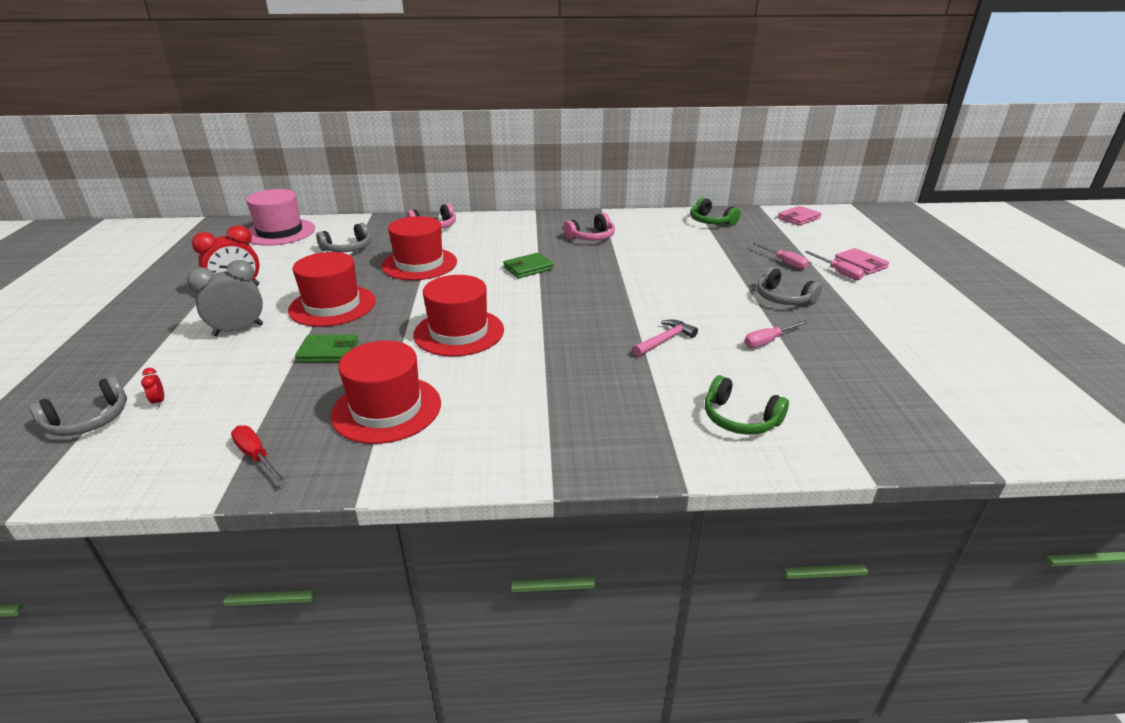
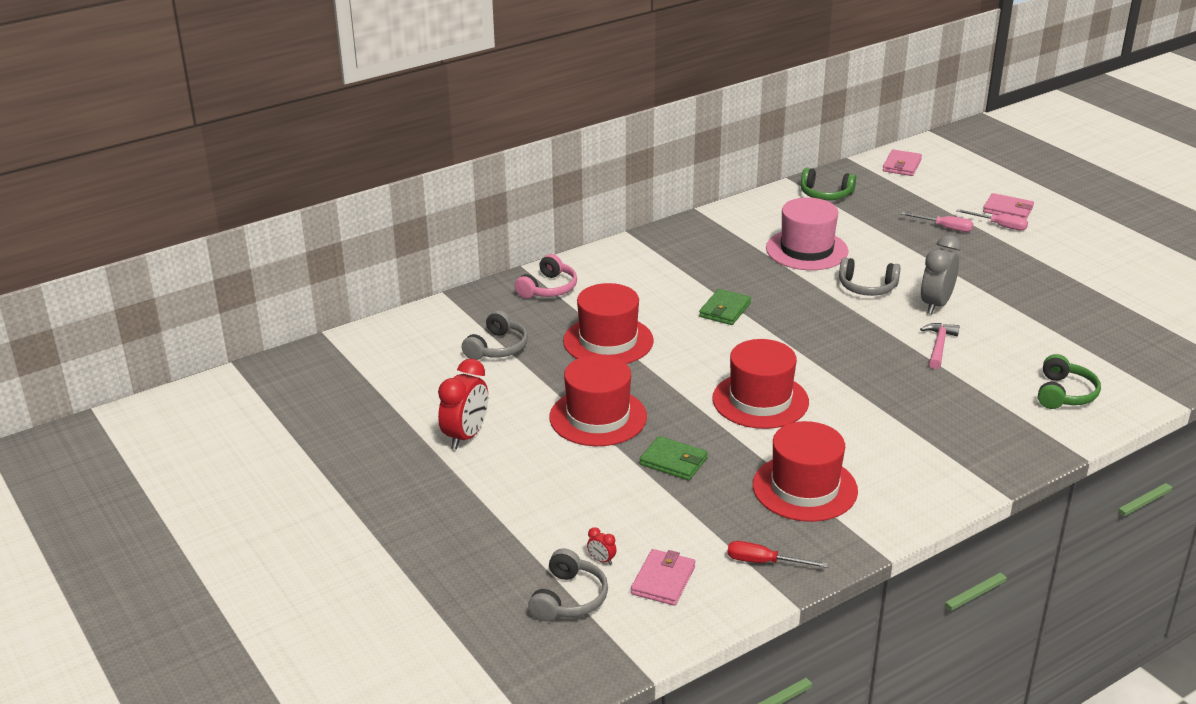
camera: 30 degrees left, 0 degrees up
(166, 436) = (663, 580): none -> pink wallet
(238, 330) = (549, 474): grey clock -> grey clock (936, 304)
(280, 232) = (376, 352): pink hat -> pink hat (806, 250)
(328, 351) = (673, 461): green wallet -> green wallet turned 60 degrees clockwise
(591, 237) = (735, 251): pink headphones -> none
(740, 419) = (1064, 394): green headphones -> green headphones turned 75 degrees counterclockwise
(768, 341) = (1016, 318): pink screwdriver -> none
(783, 298) = (984, 270): grey headphones -> grey headphones (867, 287)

★ ★ ★ ★ ★

Exercise description
Copy out every line from the one containing "(740, 419) = (1064, 394): green" to the end of the material, both ends included.

Answer to the exercise
(740, 419) = (1064, 394): green headphones -> green headphones turned 75 degrees counterclockwise
(768, 341) = (1016, 318): pink screwdriver -> none
(783, 298) = (984, 270): grey headphones -> grey headphones (867, 287)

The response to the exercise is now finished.